▶ _WORK TO COMPLETE_: Produce a verbatim transcript of the entries below, excluding pictures.

▶ _DATASET EXCERPTS_:
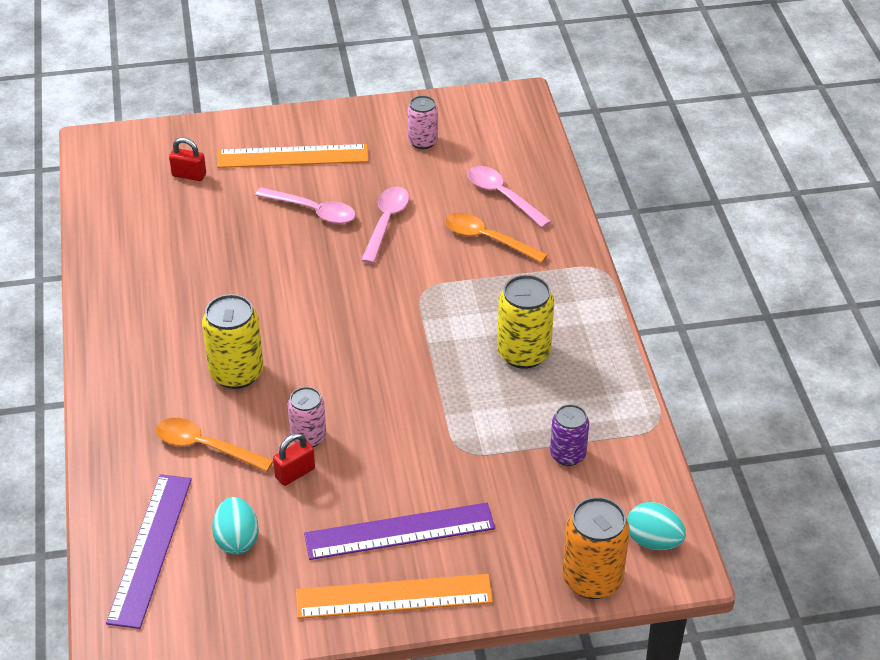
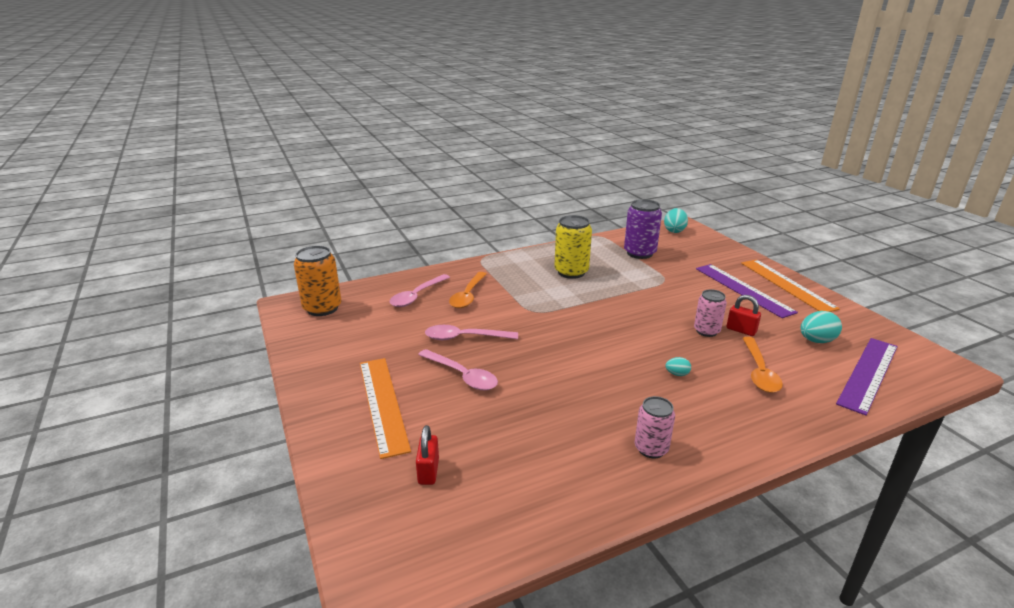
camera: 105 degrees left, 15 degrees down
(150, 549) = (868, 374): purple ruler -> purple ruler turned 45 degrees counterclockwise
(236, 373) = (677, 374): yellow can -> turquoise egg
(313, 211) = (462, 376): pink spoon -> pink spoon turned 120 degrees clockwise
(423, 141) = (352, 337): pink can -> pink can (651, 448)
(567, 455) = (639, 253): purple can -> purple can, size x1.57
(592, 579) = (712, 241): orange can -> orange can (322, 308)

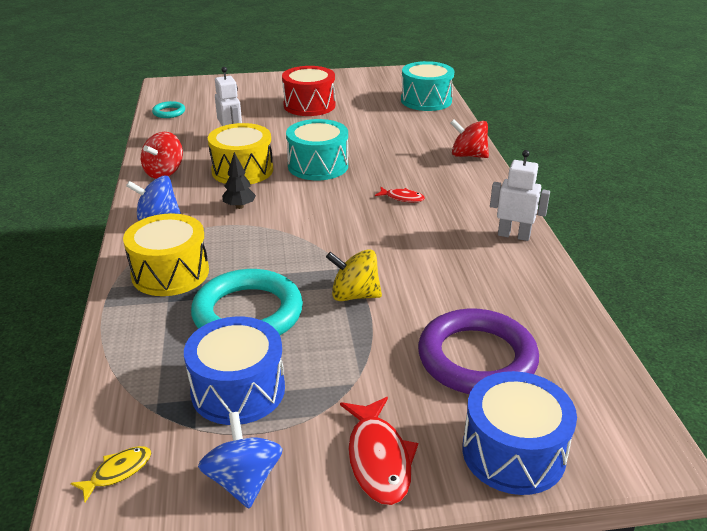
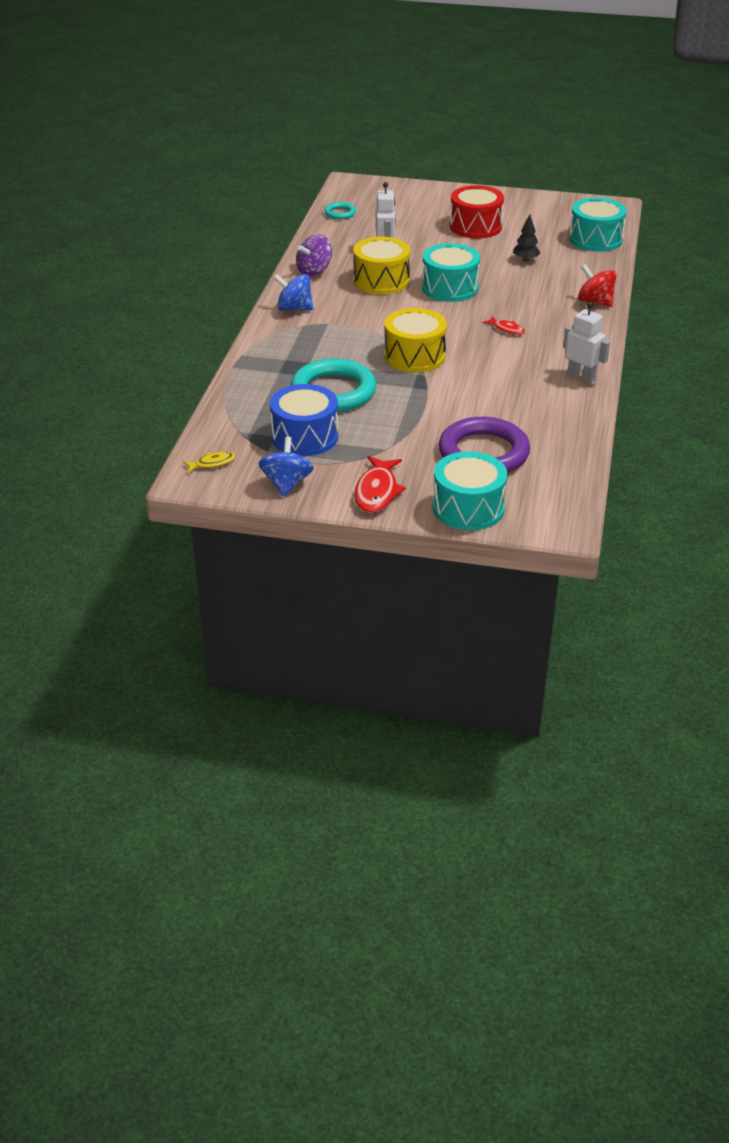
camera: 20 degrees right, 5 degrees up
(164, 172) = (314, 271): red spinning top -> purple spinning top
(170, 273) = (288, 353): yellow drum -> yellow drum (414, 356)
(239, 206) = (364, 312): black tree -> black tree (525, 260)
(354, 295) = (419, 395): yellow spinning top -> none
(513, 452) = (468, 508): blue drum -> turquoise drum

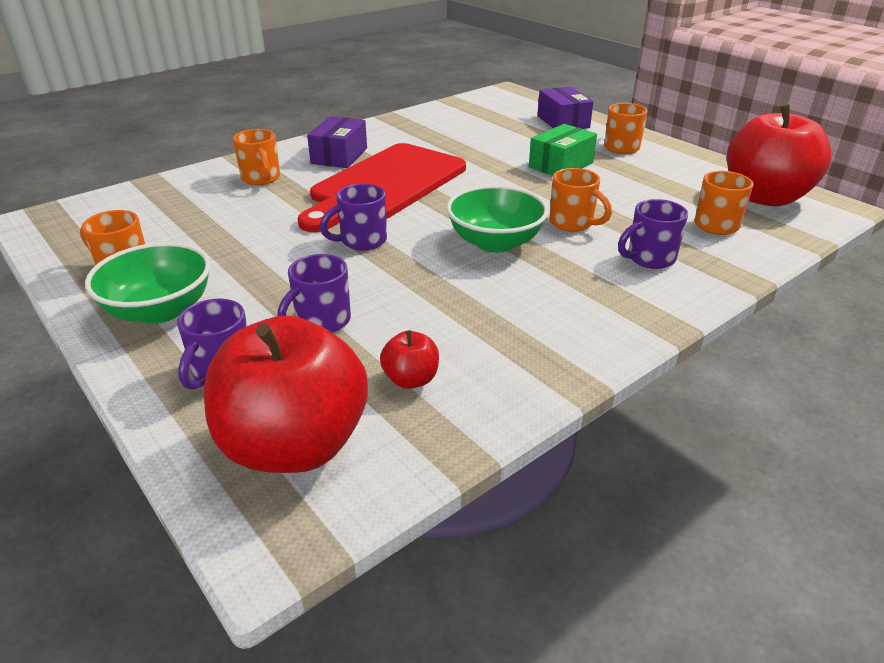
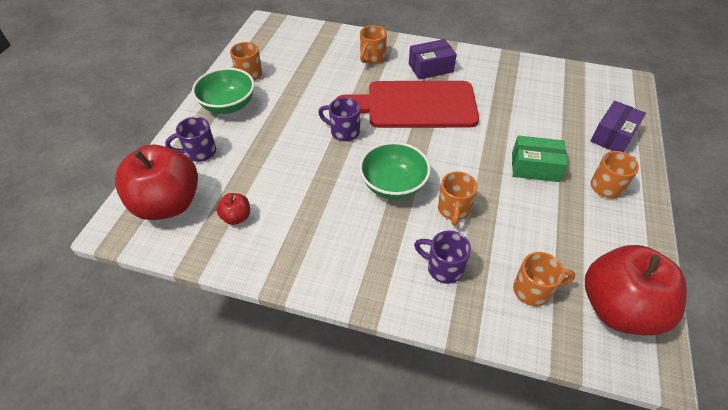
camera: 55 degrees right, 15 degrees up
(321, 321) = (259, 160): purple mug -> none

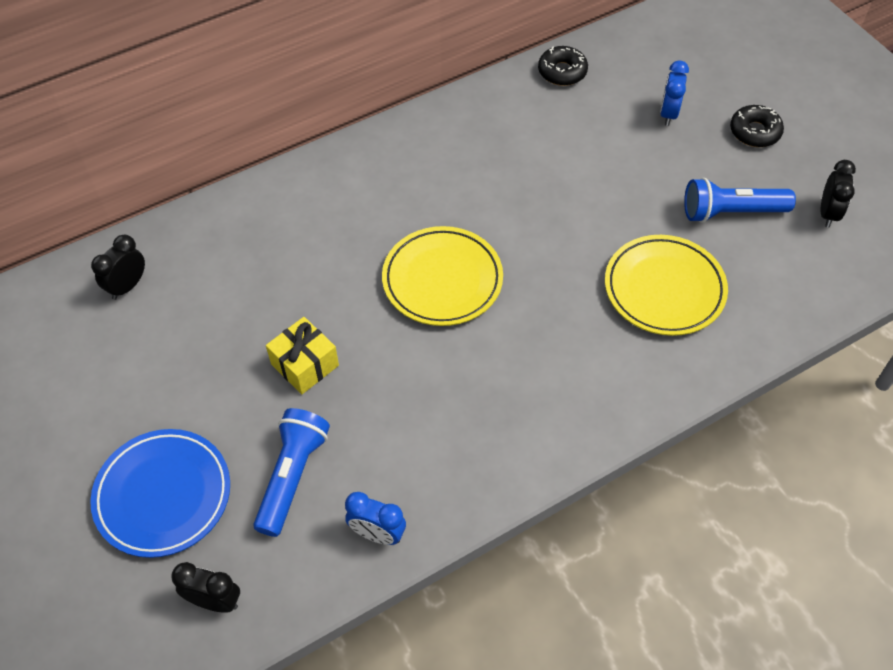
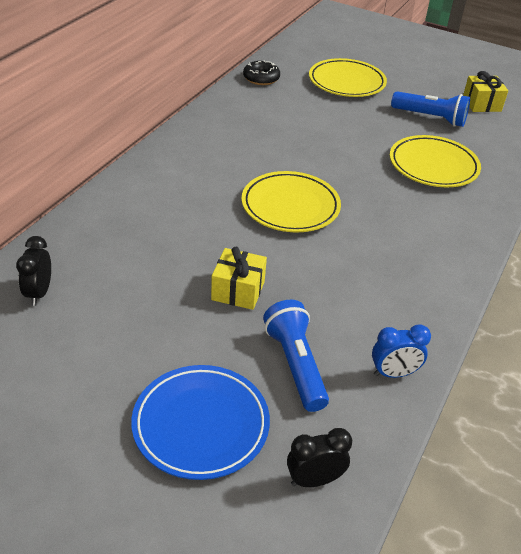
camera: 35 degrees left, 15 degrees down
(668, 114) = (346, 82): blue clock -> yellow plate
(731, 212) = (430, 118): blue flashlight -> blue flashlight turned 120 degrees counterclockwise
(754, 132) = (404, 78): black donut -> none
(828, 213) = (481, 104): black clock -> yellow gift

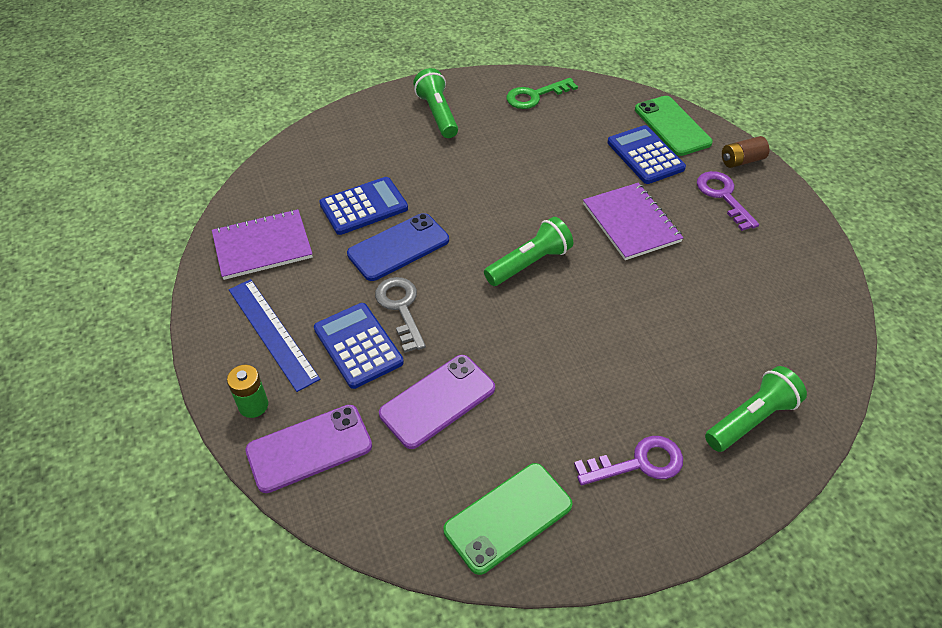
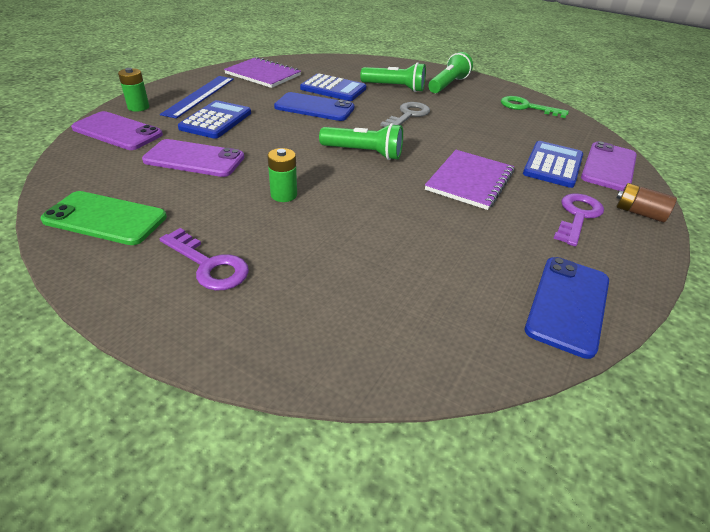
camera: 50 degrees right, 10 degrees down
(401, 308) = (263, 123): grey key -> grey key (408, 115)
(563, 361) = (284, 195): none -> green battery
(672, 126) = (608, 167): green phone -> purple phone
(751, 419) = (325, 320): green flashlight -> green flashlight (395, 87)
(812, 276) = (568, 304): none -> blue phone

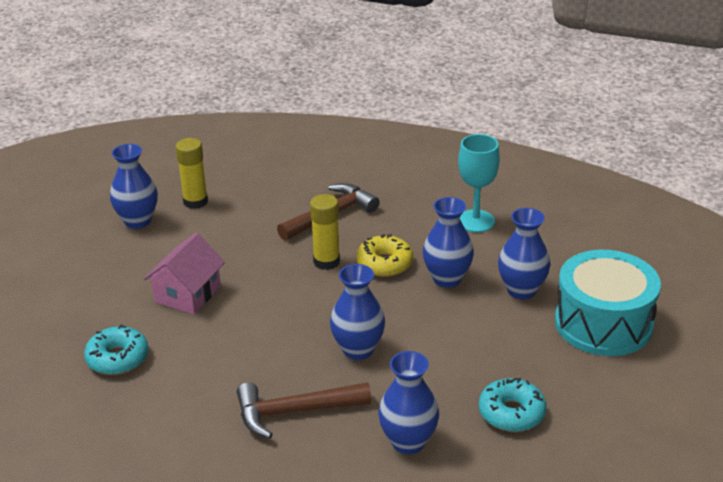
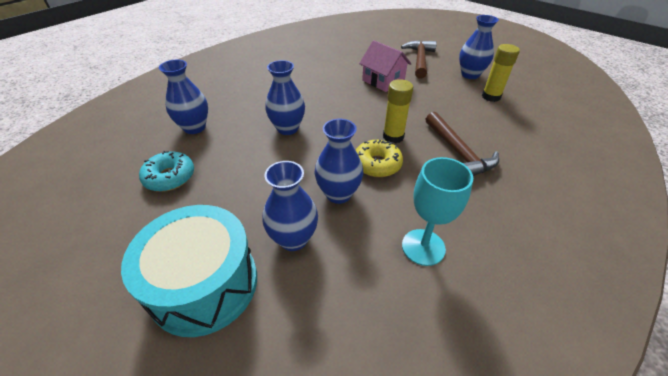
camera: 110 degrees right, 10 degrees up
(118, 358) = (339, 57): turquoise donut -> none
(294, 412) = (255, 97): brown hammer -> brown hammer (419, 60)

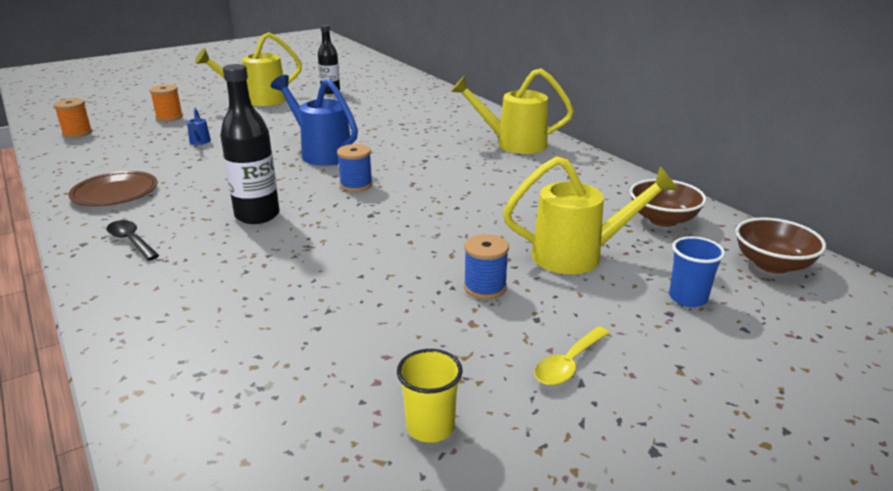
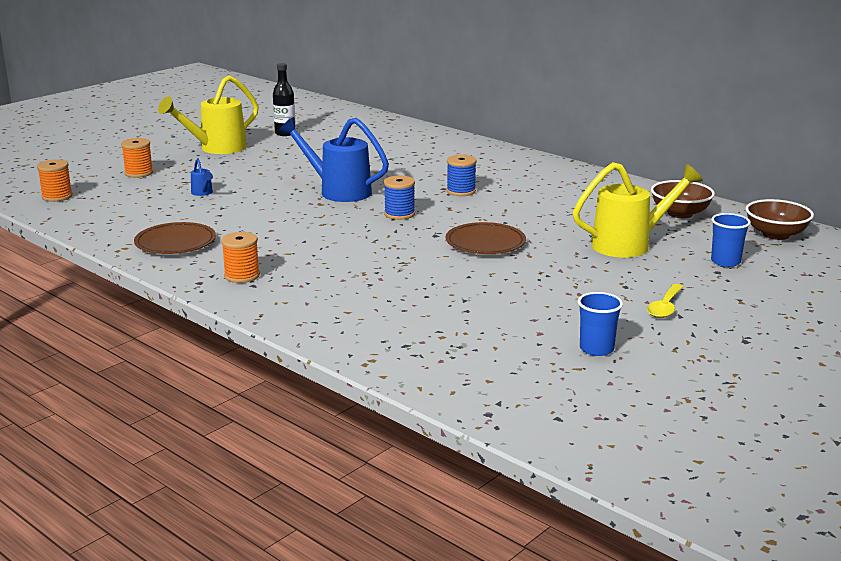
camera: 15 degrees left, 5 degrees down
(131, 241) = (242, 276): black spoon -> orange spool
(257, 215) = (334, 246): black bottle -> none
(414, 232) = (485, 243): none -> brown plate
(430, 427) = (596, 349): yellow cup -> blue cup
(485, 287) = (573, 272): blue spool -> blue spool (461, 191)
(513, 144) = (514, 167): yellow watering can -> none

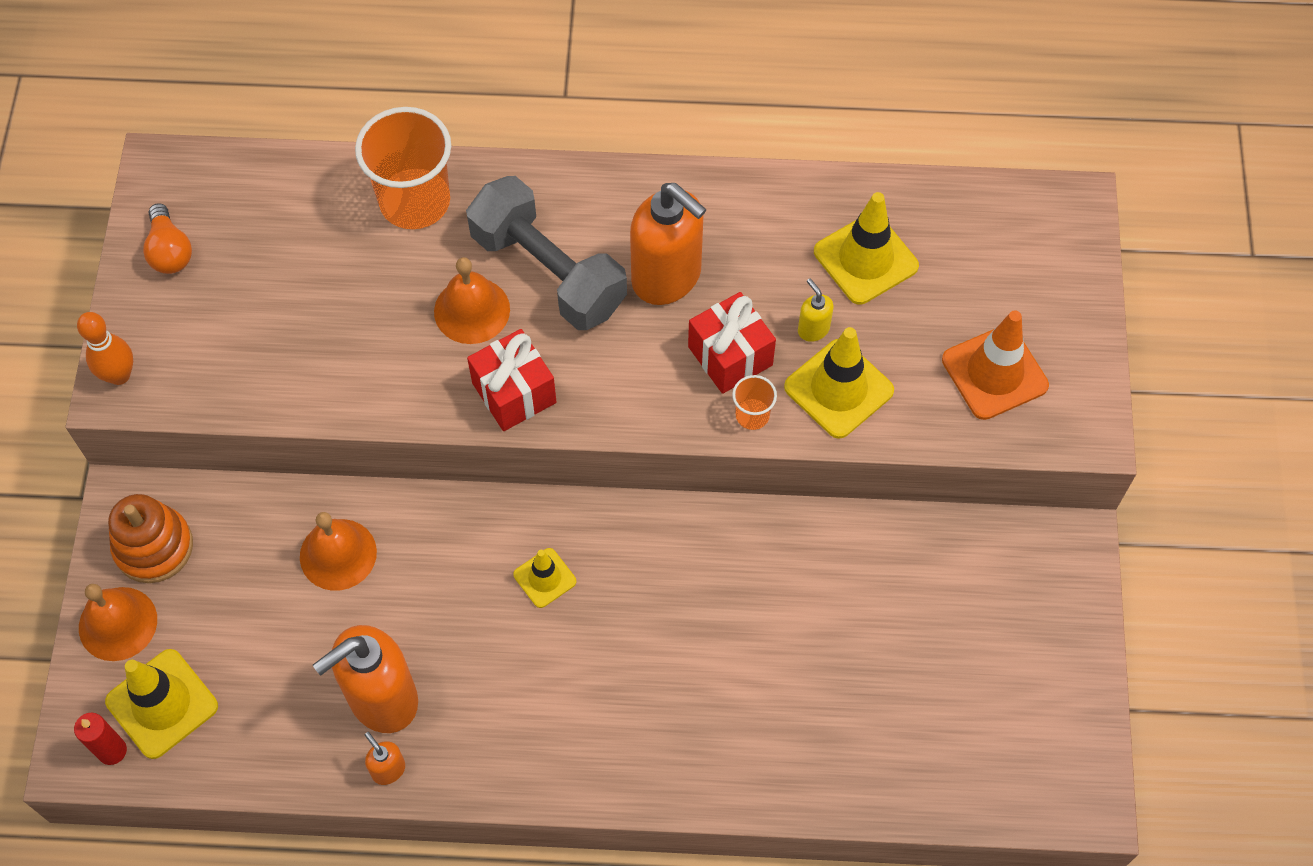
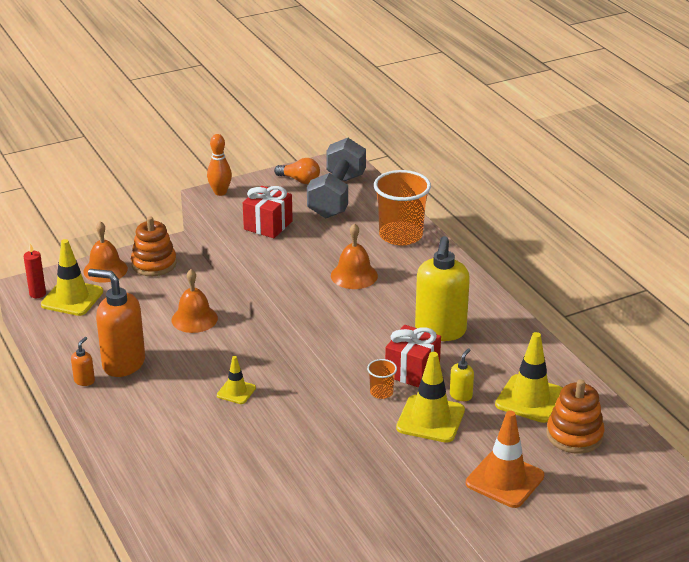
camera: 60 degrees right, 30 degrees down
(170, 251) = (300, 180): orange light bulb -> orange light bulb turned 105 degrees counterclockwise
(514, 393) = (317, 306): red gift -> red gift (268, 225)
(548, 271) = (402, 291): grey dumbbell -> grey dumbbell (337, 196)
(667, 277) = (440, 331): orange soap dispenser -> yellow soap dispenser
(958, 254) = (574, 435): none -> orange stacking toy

▶ _ANSWER TO THIS EXERCISE_:
camera: 105 degrees left, 15 degrees down
(150, 549) = (868, 374): purple ruler -> purple ruler turned 45 degrees counterclockwise
(236, 373) = (677, 374): yellow can -> turquoise egg
(313, 211) = (462, 376): pink spoon -> pink spoon turned 120 degrees clockwise
(423, 141) = (352, 337): pink can -> pink can (651, 448)
(567, 455) = (639, 253): purple can -> purple can, size x1.57
(592, 579) = (712, 241): orange can -> orange can (322, 308)

camera: 20 degrees right, 5 degrees up
(164, 172) = (314, 271): red spinning top -> purple spinning top
(170, 273) = (288, 353): yellow drum -> yellow drum (414, 356)
(239, 206) = (364, 312): black tree -> black tree (525, 260)
(354, 295) = (419, 395): yellow spinning top -> none
(513, 452) = (468, 508): blue drum -> turquoise drum

camera: 55 degrees right, 15 degrees up
(321, 321) = (259, 160): purple mug -> none

camera: 35 degrees left, 15 degrees down
(668, 114) = (346, 82): blue clock -> yellow plate
(731, 212) = (430, 118): blue flashlight -> blue flashlight turned 120 degrees counterclockwise
(754, 132) = (404, 78): black donut -> none
(828, 213) = (481, 104): black clock -> yellow gift

camera: 50 degrees right, 10 degrees down
(401, 308) = (263, 123): grey key -> grey key (408, 115)
(563, 361) = (284, 195): none -> green battery
(672, 126) = (608, 167): green phone -> purple phone
(751, 419) = (325, 320): green flashlight -> green flashlight (395, 87)
(812, 276) = (568, 304): none -> blue phone

camera: 110 degrees right, 10 degrees up
(118, 358) = (339, 57): turquoise donut -> none
(294, 412) = (255, 97): brown hammer -> brown hammer (419, 60)

camera: 15 degrees left, 5 degrees down
(131, 241) = (242, 276): black spoon -> orange spool
(257, 215) = (334, 246): black bottle -> none
(414, 232) = (485, 243): none -> brown plate
(430, 427) = (596, 349): yellow cup -> blue cup
(485, 287) = (573, 272): blue spool -> blue spool (461, 191)
(513, 144) = (514, 167): yellow watering can -> none

camera: 60 degrees right, 30 degrees down
(170, 251) = (300, 180): orange light bulb -> orange light bulb turned 105 degrees counterclockwise
(514, 393) = (317, 306): red gift -> red gift (268, 225)
(548, 271) = (402, 291): grey dumbbell -> grey dumbbell (337, 196)
(667, 277) = (440, 331): orange soap dispenser -> yellow soap dispenser
(958, 254) = (574, 435): none -> orange stacking toy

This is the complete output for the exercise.